ASSIGNMENT >> Bring back every record exactly, except for the pictures, which stay out.

Top of PROVIDED RECORDS

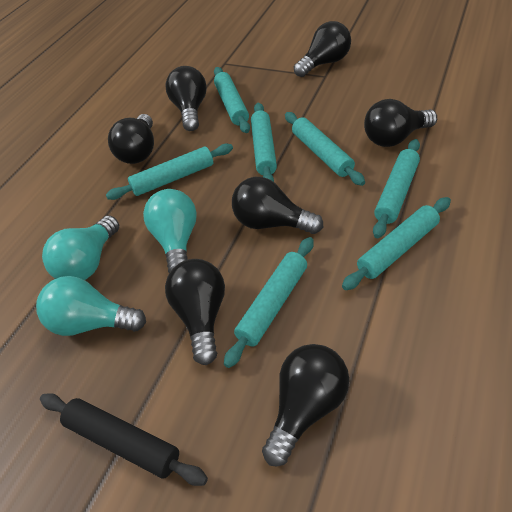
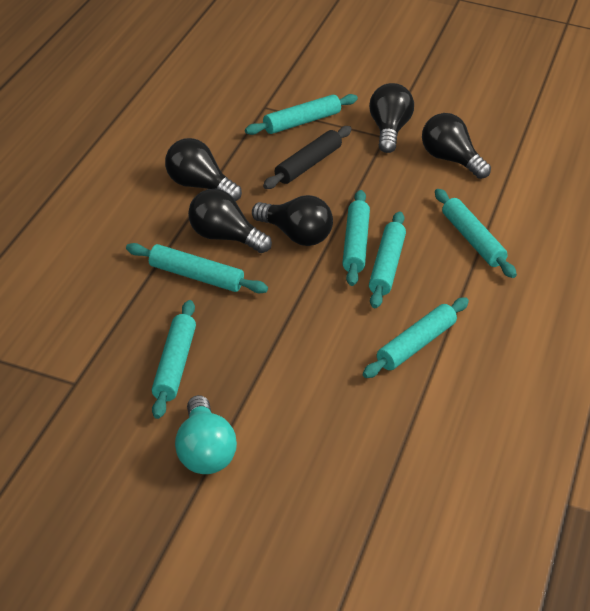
black light bulb: 7 -> 5
turquoise light bulb: 3 -> 1

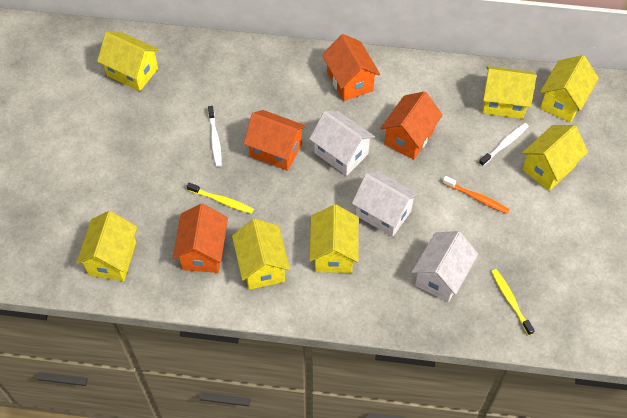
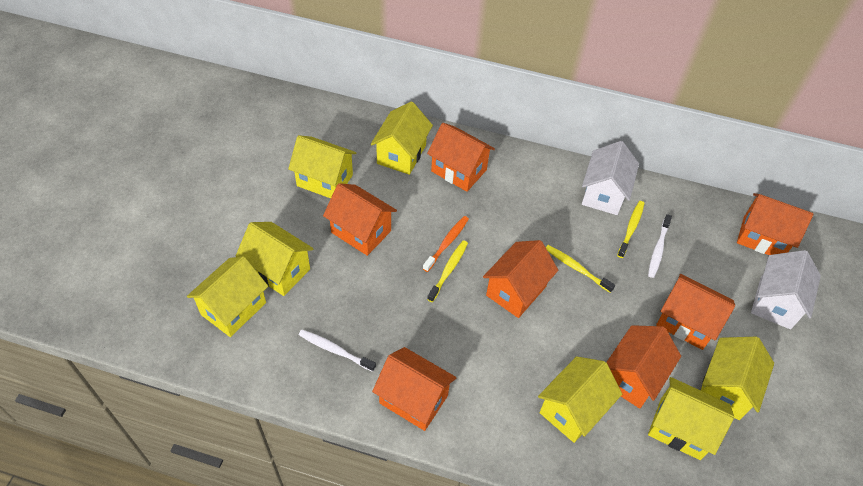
orange house: 4 -> 7
white house: 3 -> 2
yellow toothbrush: 2 -> 3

Bottom of PROVIDED RECORDS

COMPLETED EXERCISE >>
black light bulb: 7 -> 5
turquoise light bulb: 3 -> 1

orange house: 4 -> 7
white house: 3 -> 2
yellow toothbrush: 2 -> 3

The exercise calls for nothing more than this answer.